### TASK TO CARRY OUT
How many lines in the data below contain the word "none"? State only the number.

### ENTRIES PROVIDED
++++++++

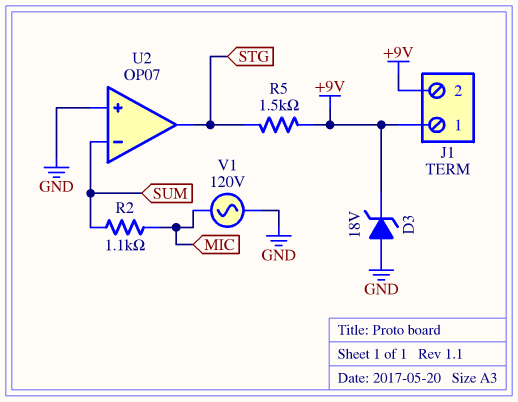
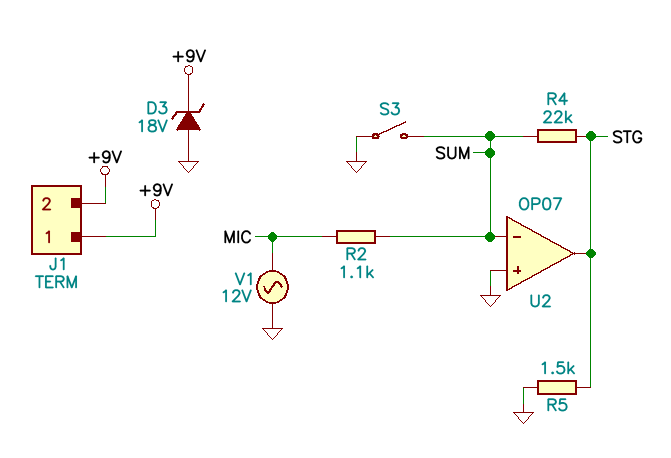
R4: none -> 22k (STG, SUM)
R5: 1.5k (+9V, STG) -> 1.5k (GND, STG)
S3: none -> switch (GND, SUM)
V1: AC 120V (GND, MIC) -> AC 12V (GND, MIC)

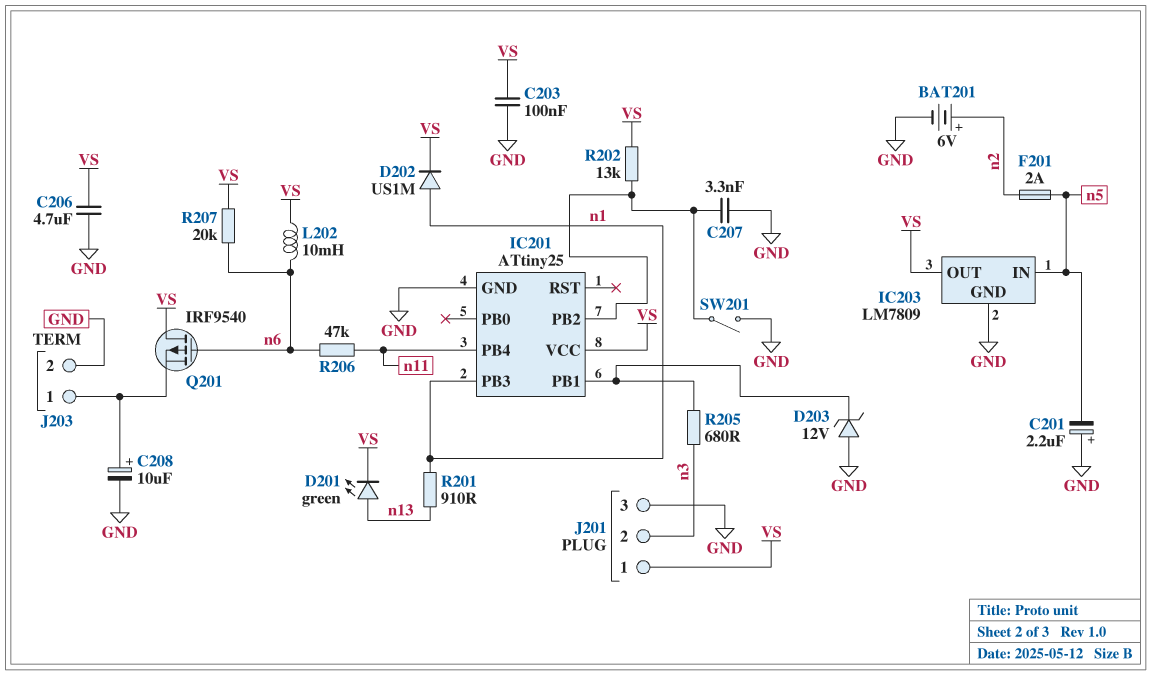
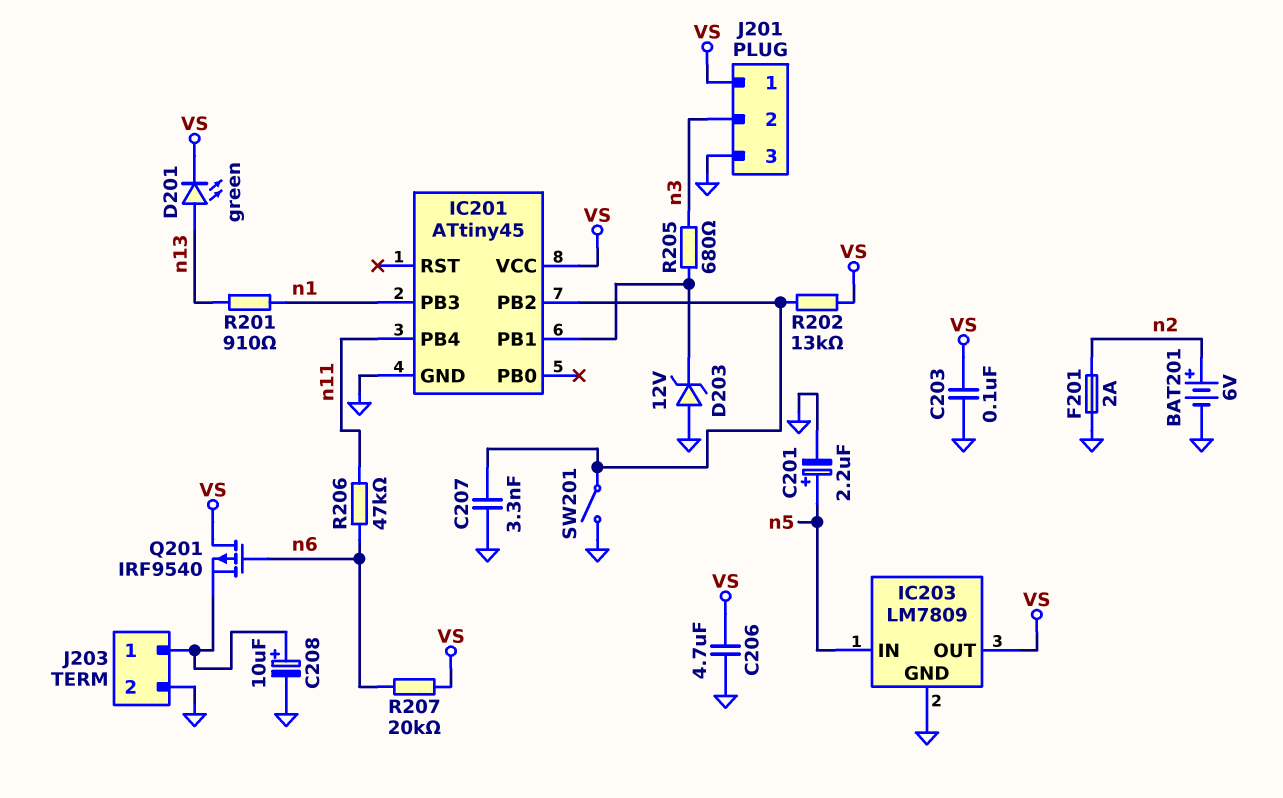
C201: 2.2uF (plus GND, minus n5) -> 2.2uF (plus n5, minus GND)
D202: diode US1M (A n1, K VS) -> none
F201: 2A (n2, n5) -> 2A (GND, n2)
IC201: ATtiny25 -> ATtiny45
L202: 10mH (VS, n6) -> none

++++++++

### EXPECTED ANSWER
4